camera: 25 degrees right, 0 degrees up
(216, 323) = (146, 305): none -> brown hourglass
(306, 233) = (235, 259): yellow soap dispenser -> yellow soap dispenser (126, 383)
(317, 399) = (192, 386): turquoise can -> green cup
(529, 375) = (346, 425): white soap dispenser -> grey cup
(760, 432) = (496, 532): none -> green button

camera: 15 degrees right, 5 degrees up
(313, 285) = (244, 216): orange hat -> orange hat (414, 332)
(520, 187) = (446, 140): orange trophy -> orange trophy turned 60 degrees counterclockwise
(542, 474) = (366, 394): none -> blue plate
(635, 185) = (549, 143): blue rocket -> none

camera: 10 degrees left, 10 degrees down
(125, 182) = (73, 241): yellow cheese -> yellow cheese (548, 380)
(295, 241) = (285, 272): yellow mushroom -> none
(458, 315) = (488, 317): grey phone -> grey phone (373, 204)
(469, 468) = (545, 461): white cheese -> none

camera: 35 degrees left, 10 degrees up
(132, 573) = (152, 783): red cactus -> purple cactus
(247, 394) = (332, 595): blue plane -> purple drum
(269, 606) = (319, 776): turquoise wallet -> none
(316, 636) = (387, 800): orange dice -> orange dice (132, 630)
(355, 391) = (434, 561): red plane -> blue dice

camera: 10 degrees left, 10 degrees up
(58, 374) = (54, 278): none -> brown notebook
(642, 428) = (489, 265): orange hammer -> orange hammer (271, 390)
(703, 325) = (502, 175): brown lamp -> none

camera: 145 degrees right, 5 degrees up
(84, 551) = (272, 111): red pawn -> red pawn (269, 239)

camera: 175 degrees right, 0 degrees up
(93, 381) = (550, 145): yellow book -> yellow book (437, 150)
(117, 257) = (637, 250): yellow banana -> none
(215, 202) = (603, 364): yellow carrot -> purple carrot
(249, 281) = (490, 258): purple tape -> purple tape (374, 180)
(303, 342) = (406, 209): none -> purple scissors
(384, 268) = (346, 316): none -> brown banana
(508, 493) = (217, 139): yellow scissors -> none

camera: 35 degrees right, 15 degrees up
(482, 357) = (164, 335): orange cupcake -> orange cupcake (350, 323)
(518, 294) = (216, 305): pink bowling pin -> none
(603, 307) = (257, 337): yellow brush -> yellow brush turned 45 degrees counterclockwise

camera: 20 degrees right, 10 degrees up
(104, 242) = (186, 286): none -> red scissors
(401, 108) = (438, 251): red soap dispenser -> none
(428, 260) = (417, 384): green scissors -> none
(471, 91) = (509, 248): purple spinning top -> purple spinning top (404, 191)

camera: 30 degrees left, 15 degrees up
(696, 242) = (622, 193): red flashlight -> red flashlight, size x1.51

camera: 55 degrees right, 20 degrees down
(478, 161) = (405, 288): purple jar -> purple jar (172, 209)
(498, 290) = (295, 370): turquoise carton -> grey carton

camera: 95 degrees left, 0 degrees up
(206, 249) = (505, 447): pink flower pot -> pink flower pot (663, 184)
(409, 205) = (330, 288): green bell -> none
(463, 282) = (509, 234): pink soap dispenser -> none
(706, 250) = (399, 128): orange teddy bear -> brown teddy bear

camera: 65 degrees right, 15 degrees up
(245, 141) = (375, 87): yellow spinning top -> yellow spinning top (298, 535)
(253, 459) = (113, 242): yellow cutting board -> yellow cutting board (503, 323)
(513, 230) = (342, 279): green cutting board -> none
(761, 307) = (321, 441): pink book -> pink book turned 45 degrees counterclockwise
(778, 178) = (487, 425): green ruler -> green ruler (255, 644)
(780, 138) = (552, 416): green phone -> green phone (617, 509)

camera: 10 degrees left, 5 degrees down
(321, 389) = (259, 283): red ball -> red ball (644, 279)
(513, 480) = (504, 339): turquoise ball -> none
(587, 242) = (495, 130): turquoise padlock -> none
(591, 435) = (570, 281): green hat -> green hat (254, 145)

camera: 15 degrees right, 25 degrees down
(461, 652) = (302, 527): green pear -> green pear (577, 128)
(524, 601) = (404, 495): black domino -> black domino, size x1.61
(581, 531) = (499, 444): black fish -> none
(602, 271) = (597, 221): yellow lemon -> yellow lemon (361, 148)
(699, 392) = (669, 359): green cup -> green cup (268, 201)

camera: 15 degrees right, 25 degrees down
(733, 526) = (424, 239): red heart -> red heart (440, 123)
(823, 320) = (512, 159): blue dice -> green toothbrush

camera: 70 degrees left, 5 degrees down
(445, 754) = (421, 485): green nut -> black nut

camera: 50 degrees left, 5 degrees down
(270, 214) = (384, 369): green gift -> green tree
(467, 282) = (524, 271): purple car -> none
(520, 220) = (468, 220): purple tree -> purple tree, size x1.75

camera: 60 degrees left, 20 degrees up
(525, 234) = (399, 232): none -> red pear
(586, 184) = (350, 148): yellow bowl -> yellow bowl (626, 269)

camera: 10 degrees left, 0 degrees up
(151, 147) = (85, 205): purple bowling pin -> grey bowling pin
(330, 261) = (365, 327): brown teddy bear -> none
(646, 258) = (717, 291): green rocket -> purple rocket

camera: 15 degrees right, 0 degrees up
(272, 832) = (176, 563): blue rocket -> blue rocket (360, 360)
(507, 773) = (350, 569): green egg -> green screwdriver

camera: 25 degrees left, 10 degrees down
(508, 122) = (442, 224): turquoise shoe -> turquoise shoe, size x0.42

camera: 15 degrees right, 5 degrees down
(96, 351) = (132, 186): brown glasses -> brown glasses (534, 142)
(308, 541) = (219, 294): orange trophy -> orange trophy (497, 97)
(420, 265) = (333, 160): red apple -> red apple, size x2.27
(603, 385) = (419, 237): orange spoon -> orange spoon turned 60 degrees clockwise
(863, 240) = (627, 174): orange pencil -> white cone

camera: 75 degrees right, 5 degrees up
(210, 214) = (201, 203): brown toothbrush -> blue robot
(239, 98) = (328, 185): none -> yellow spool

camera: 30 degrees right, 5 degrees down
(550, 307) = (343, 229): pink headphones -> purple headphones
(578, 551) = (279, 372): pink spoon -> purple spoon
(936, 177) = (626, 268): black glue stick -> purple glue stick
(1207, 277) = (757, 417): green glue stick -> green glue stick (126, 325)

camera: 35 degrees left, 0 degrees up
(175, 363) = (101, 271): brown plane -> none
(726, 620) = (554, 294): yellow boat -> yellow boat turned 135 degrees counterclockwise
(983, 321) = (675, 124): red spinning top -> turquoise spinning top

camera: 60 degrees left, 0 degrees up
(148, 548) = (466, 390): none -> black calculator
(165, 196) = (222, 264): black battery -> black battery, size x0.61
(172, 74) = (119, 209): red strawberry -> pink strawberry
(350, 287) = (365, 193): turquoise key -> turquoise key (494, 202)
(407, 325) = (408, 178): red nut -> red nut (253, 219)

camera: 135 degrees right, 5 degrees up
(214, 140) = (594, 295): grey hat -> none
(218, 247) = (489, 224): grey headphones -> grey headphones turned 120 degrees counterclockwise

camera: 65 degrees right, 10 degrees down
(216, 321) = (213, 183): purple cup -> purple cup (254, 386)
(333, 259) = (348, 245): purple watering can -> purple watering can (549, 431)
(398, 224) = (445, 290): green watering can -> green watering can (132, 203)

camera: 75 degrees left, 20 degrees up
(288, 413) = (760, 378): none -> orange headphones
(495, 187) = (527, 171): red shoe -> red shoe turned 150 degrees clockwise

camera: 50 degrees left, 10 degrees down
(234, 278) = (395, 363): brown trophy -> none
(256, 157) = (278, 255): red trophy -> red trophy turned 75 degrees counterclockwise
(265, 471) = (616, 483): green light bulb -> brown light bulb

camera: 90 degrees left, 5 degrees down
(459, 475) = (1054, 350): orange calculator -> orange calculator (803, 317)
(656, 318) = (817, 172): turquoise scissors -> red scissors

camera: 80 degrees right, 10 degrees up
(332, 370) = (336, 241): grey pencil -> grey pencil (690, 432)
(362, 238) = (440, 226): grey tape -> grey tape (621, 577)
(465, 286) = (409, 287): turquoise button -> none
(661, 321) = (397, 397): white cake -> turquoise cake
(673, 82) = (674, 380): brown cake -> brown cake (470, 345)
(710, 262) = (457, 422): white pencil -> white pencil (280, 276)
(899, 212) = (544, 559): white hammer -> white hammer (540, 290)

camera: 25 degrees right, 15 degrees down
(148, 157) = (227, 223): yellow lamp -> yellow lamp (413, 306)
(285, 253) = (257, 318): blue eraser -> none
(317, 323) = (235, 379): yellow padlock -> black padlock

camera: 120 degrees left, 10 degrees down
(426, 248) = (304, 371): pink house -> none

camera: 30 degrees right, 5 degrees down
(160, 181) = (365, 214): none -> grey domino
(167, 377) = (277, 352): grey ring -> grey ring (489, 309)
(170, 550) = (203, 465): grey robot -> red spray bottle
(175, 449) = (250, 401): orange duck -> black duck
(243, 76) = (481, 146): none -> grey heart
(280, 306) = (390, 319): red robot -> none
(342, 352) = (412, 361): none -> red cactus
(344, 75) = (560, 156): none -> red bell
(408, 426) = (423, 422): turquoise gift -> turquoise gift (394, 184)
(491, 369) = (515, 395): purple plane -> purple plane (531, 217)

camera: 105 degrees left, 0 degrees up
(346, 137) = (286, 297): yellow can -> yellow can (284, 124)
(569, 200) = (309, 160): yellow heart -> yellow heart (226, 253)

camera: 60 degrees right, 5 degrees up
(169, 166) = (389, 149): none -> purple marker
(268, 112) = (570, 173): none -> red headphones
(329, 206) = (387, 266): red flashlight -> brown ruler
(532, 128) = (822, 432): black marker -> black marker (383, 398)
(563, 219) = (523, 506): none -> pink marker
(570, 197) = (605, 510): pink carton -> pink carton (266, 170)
= = = =
[BRIEF]:
Begin at the line that has "(303, 342) = (406, 209): none" in the entries above; stop after the line that has "(518, 294) = (216, 305): pink". Transcribe exactly those lines and no others.

[RESPONSE TO THE TASK]:
(303, 342) = (406, 209): none -> purple scissors
(384, 268) = (346, 316): none -> brown banana
(508, 493) = (217, 139): yellow scissors -> none

camera: 35 degrees right, 15 degrees up
(482, 357) = (164, 335): orange cupcake -> orange cupcake (350, 323)
(518, 294) = (216, 305): pink bowling pin -> none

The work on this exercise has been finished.